◆ TASK INSTRUCTIONS ◆
All lines in the data that hold the word "orange" need copying.
--- START ---
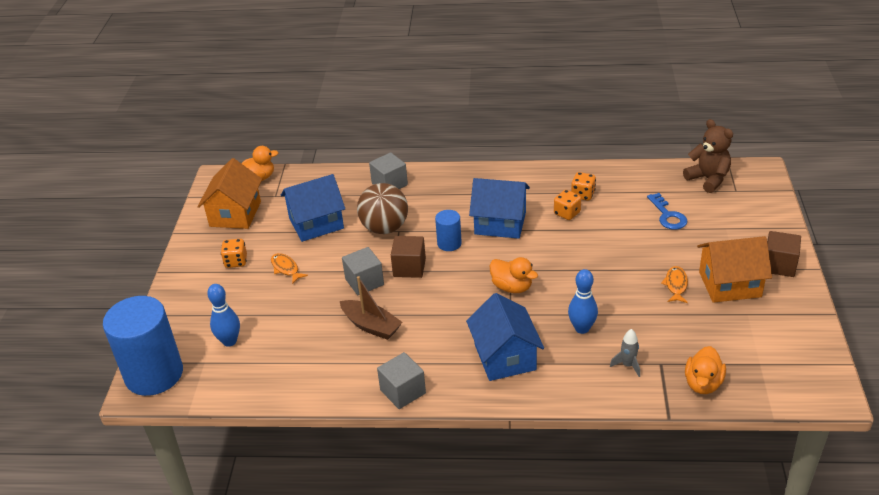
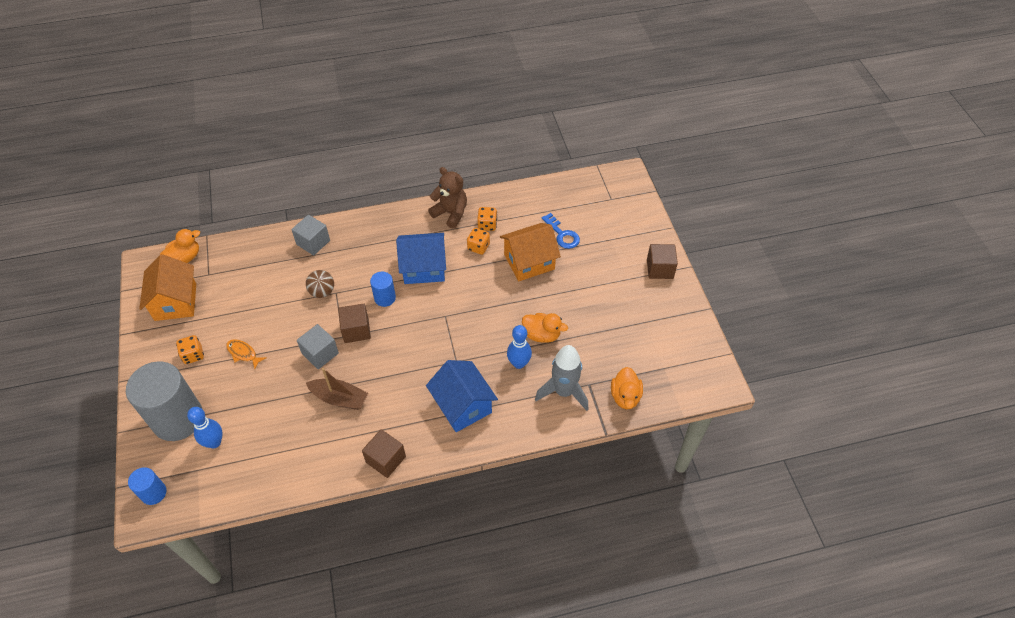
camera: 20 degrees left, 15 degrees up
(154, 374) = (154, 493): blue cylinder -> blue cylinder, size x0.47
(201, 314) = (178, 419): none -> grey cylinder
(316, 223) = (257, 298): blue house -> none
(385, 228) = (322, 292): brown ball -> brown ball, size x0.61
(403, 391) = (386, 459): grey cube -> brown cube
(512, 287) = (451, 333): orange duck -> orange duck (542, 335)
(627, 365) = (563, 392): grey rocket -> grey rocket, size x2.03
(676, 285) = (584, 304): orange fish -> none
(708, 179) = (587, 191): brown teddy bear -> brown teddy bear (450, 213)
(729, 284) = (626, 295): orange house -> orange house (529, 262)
--- END ---
--- START ---
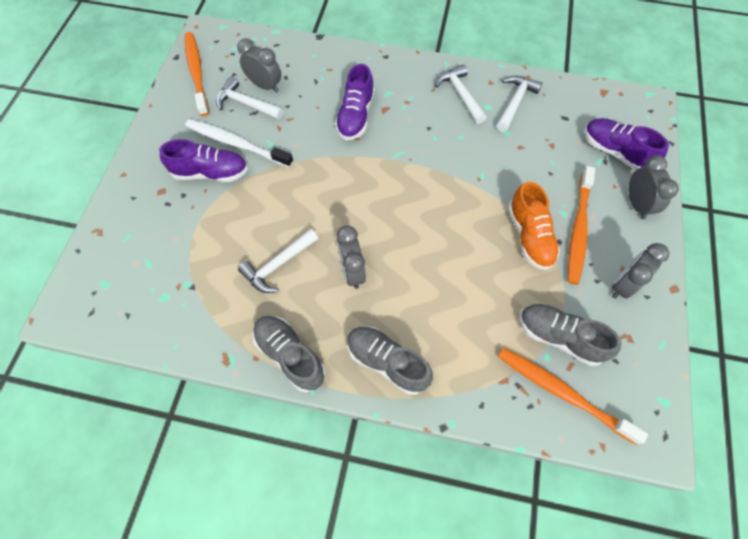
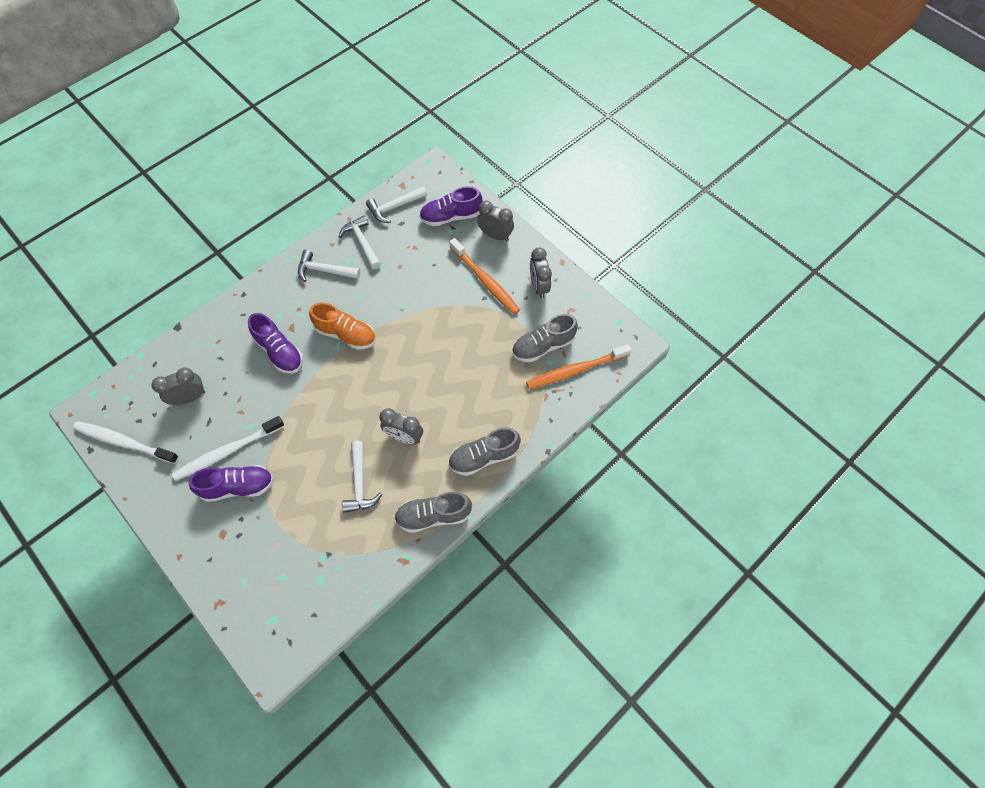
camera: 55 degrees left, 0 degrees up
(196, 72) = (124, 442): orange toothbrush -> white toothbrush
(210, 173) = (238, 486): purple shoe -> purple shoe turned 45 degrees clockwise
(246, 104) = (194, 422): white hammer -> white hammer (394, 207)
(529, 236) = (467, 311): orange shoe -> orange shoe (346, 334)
--- END ---
--- START ---
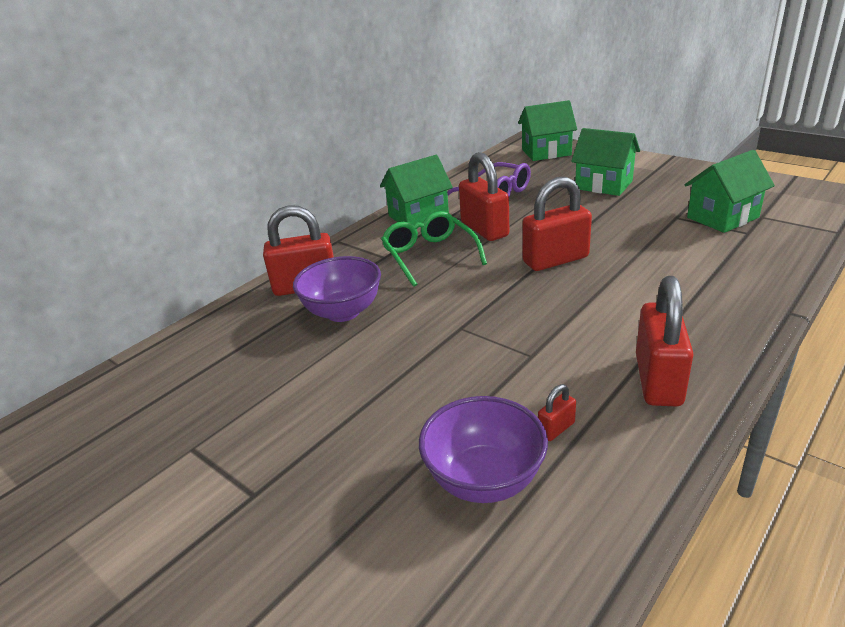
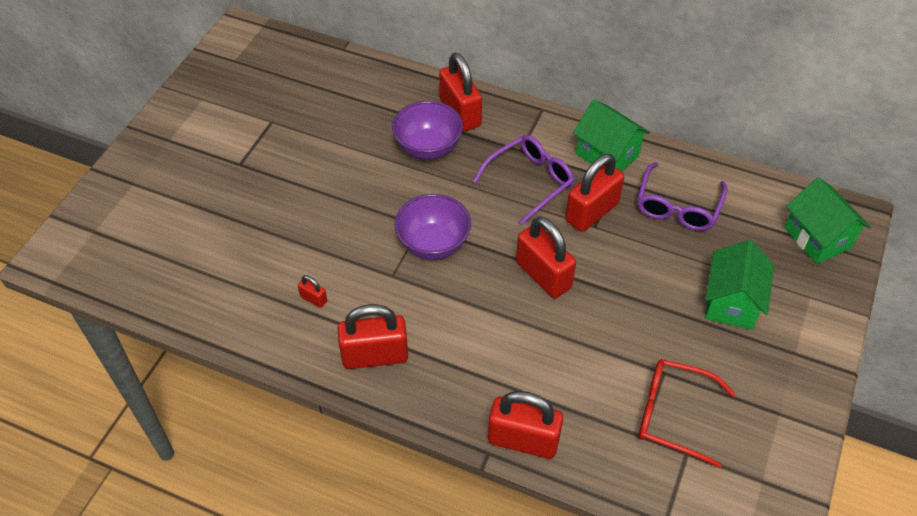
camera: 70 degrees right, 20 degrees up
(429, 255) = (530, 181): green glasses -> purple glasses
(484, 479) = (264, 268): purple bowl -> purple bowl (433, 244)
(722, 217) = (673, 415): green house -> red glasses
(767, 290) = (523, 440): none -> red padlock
--- END ---
◆ WRITTEN RESPONSE ◆
(512, 287) = (451, 333): orange duck -> orange duck (542, 335)
(676, 285) = (584, 304): orange fish -> none
(729, 284) = (626, 295): orange house -> orange house (529, 262)
(196, 72) = (124, 442): orange toothbrush -> white toothbrush
(529, 236) = (467, 311): orange shoe -> orange shoe (346, 334)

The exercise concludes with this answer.